(How to complete this task):
Every line in the listing below from the one with "none -> green brick I7 level 2" through the one with "none -> red round brick N9 level 3" is to be reproduced exactly, both ends included; leave out the rest.

(Record excerpts):
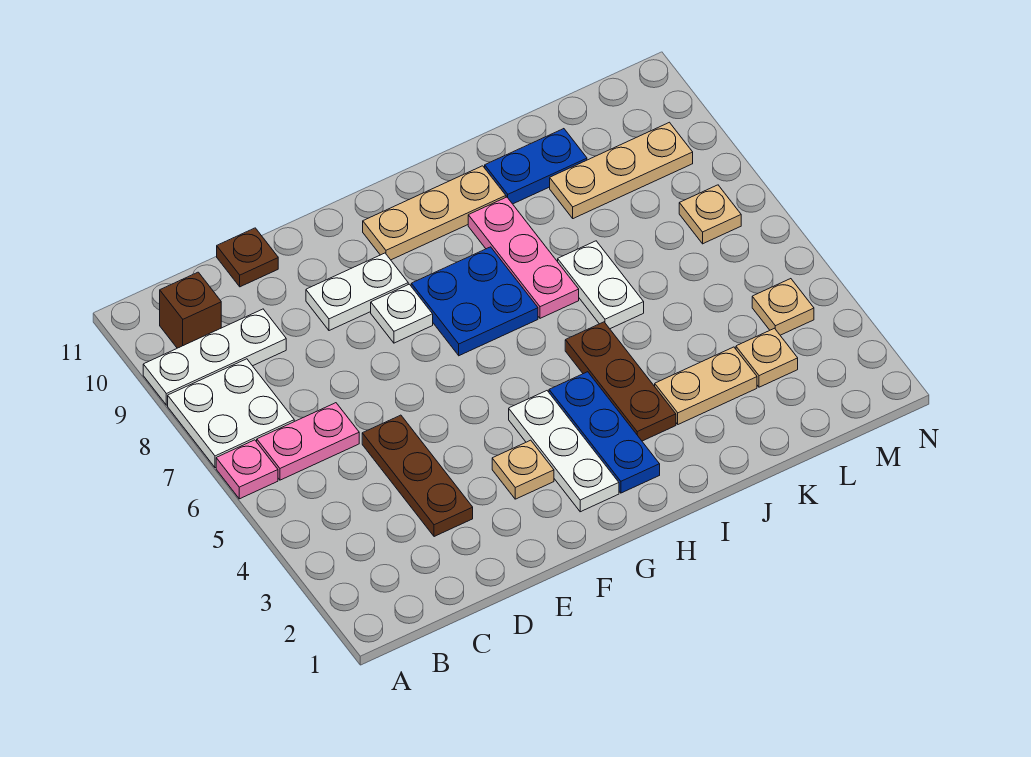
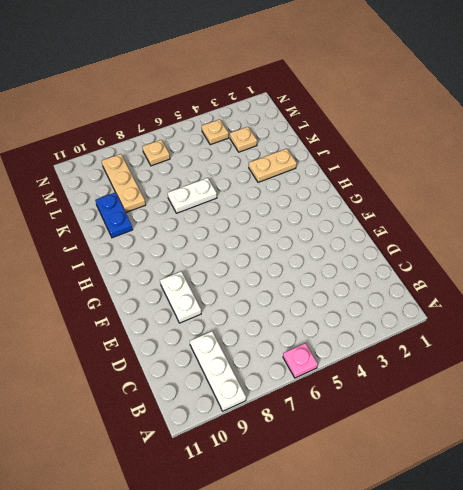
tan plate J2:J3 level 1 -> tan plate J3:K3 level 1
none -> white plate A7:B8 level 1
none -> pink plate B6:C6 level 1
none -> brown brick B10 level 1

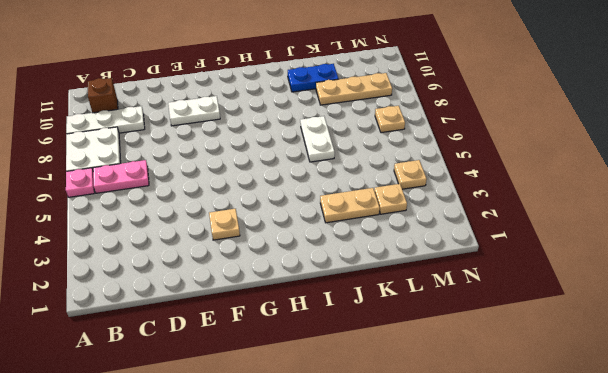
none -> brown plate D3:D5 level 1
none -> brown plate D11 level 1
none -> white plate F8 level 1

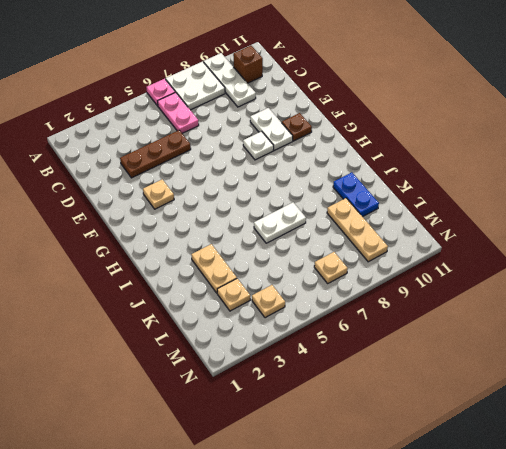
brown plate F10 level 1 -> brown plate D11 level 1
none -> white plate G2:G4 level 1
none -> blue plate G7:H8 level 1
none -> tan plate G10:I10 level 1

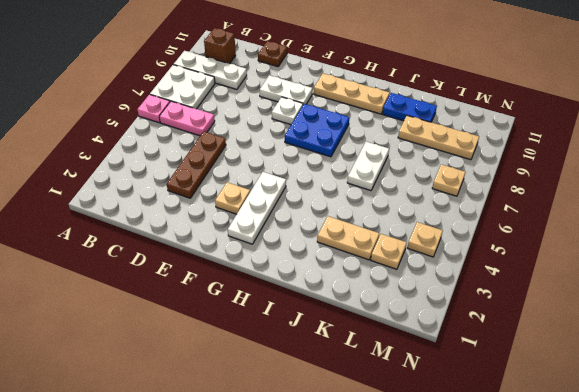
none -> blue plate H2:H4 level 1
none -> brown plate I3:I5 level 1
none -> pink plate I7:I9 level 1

...

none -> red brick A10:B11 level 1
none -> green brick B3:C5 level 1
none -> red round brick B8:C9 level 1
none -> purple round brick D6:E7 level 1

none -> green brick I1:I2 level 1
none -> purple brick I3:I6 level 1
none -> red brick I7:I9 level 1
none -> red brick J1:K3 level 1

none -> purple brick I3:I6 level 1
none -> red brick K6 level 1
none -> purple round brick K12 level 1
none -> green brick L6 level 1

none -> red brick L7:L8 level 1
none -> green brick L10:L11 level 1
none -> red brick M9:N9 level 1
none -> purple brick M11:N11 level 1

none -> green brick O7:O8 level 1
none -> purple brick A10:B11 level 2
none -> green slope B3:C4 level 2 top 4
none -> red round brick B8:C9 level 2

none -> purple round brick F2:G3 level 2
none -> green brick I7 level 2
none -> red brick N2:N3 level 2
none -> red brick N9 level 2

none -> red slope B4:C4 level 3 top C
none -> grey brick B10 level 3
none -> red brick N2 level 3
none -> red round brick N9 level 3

(Answer to this exercise):
none -> green brick I7 level 2
none -> red brick N2:N3 level 2
none -> red brick N9 level 2

none -> red slope B4:C4 level 3 top C
none -> grey brick B10 level 3
none -> red brick N2 level 3
none -> red round brick N9 level 3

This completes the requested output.